(Detected change data)
::::::::

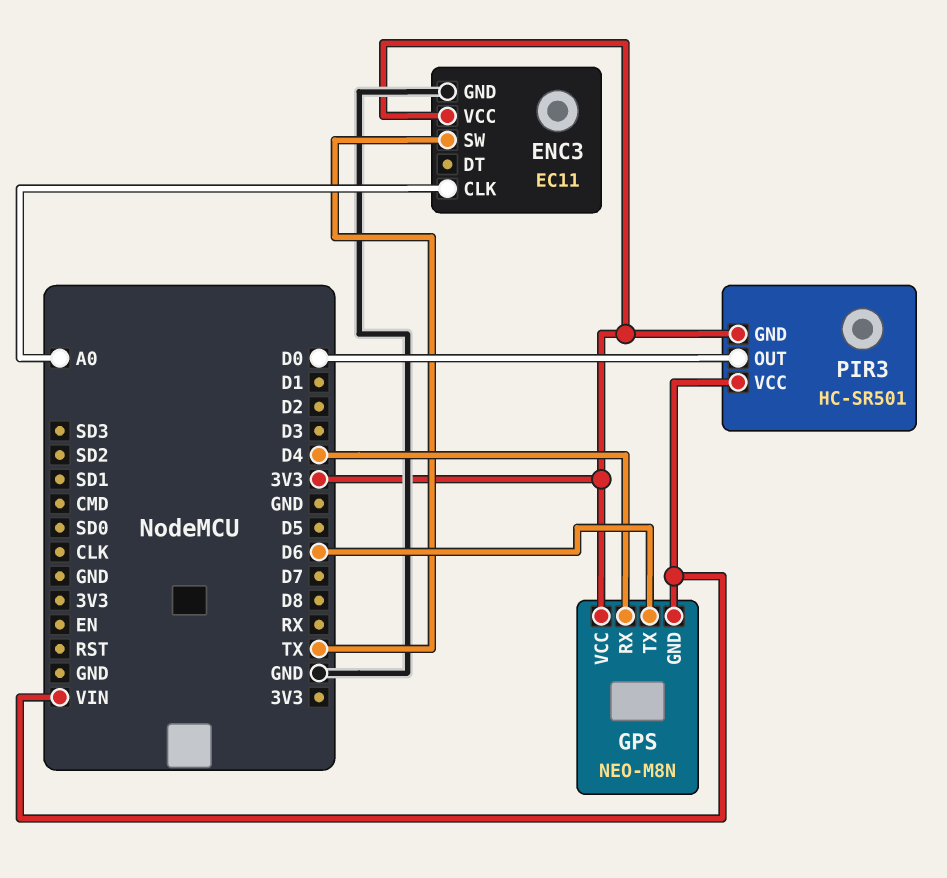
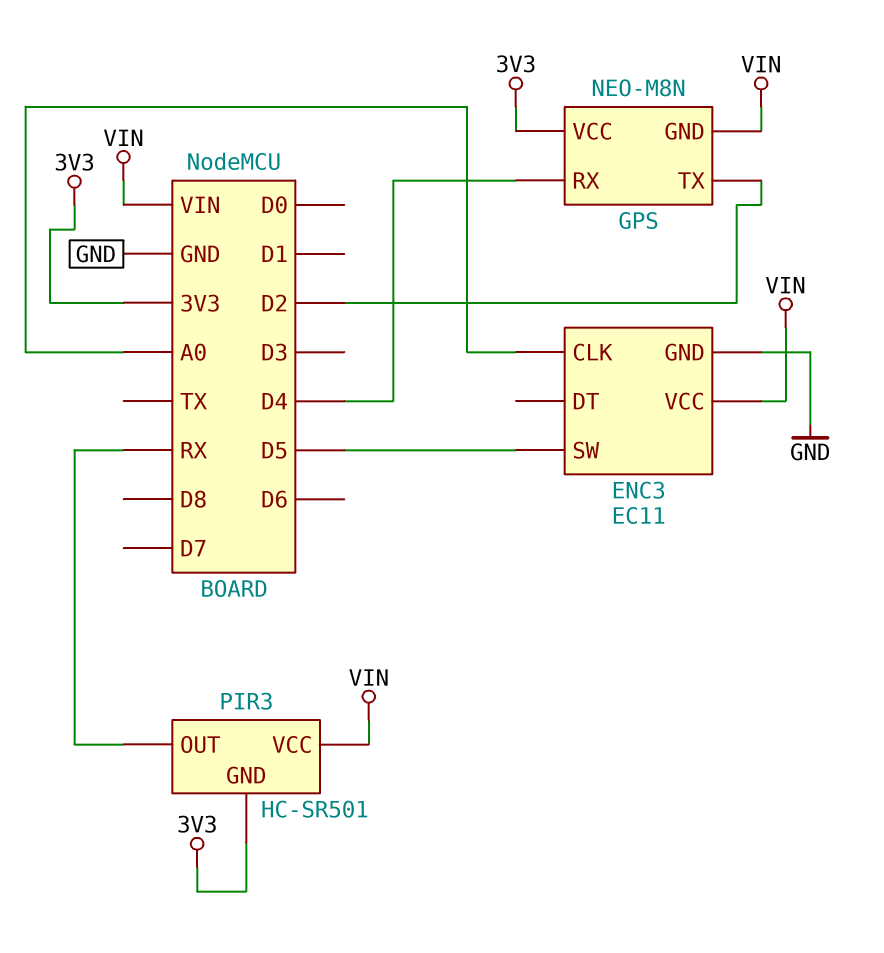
ENC3 pin SW: TX -> D5
ENC3 pin VCC: 3V3 -> VIN
GPS pin TX: D6 -> D2
PIR3 pin OUT: D0 -> RX

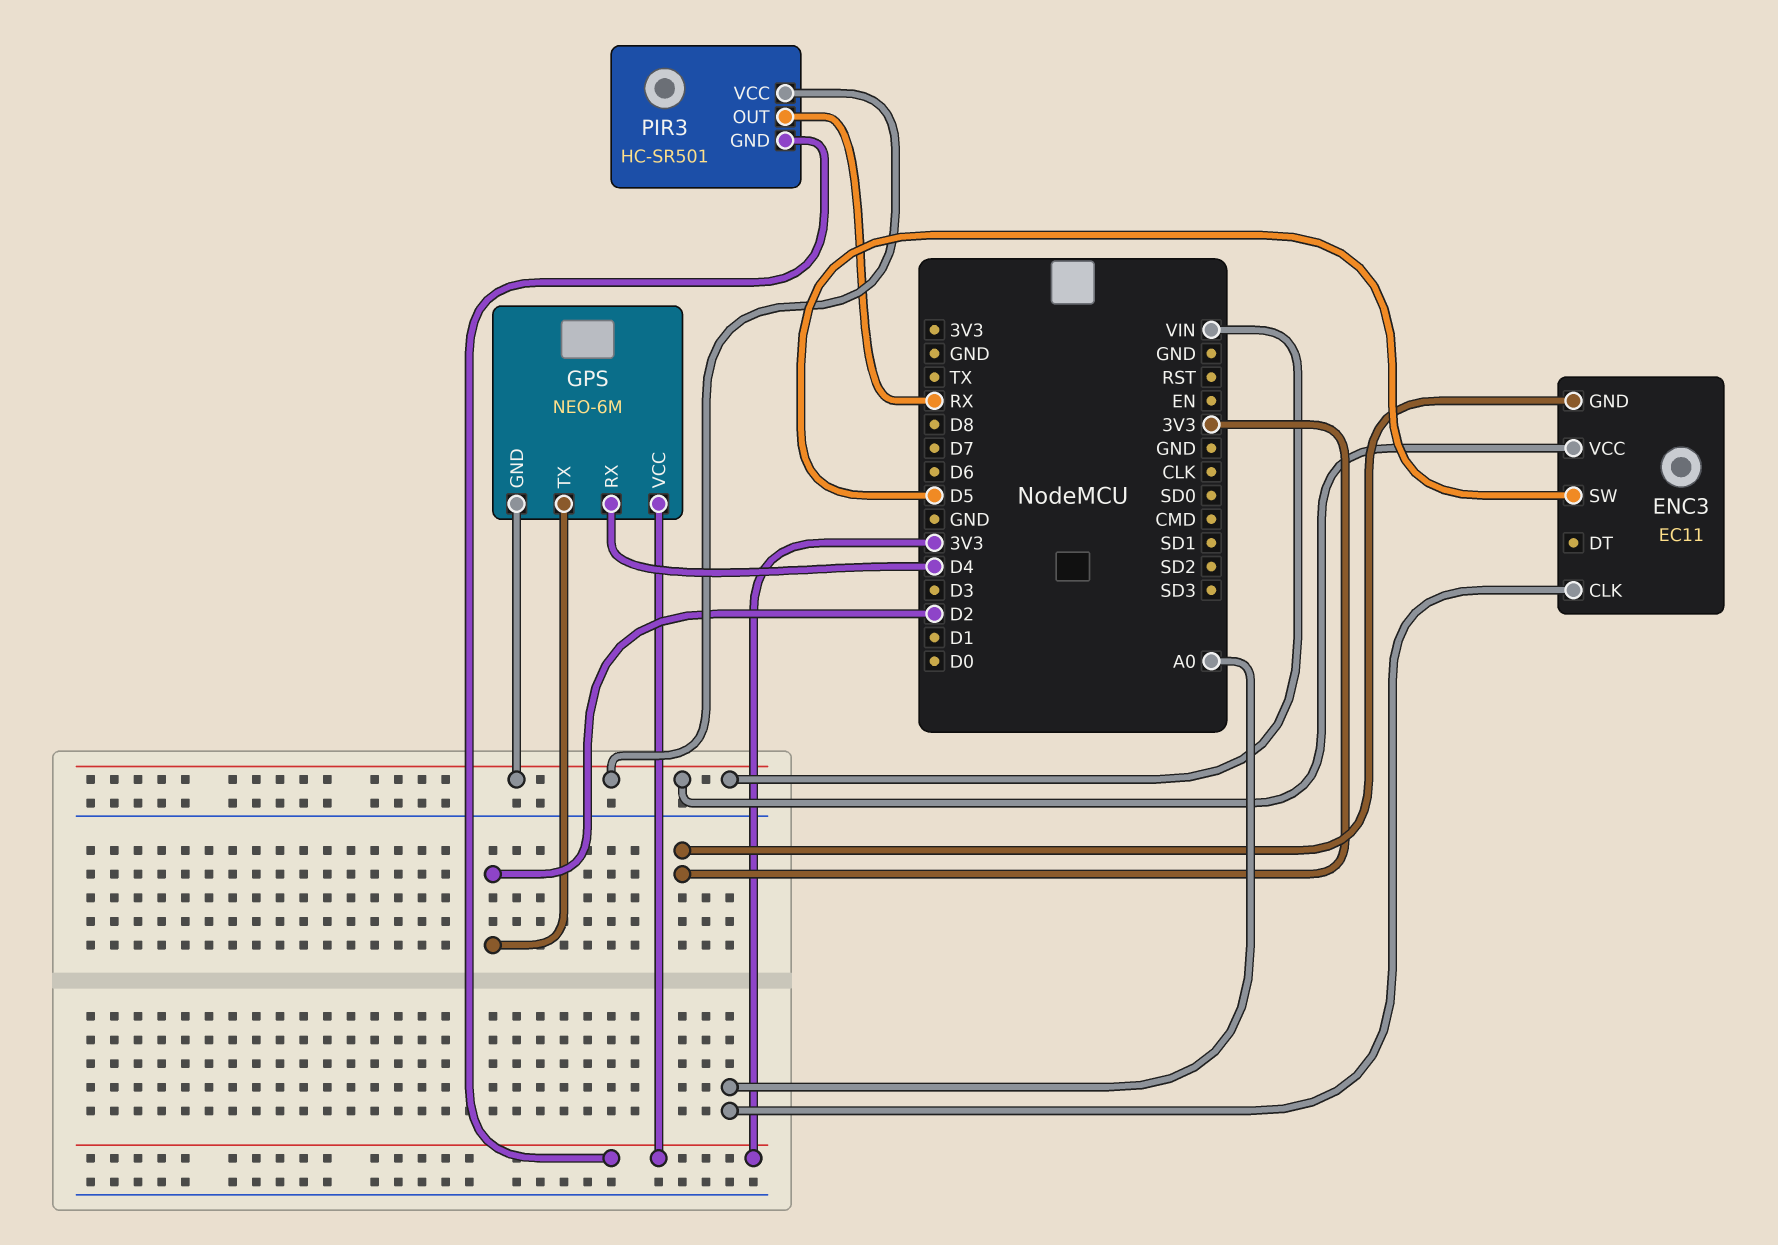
ENC3 pin GND: GND -> 3V3
GPS: NEO-M8N -> NEO-6M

::::::::

# YOUR ASSIGNMENT
Restate each entry word for word, leaving out any pictures.

# YOUR RESPONSE
ENC3 pin SW: TX -> D5
ENC3 pin VCC: 3V3 -> VIN
GPS pin TX: D6 -> D2
PIR3 pin OUT: D0 -> RX

ENC3 pin GND: GND -> 3V3
GPS: NEO-M8N -> NEO-6M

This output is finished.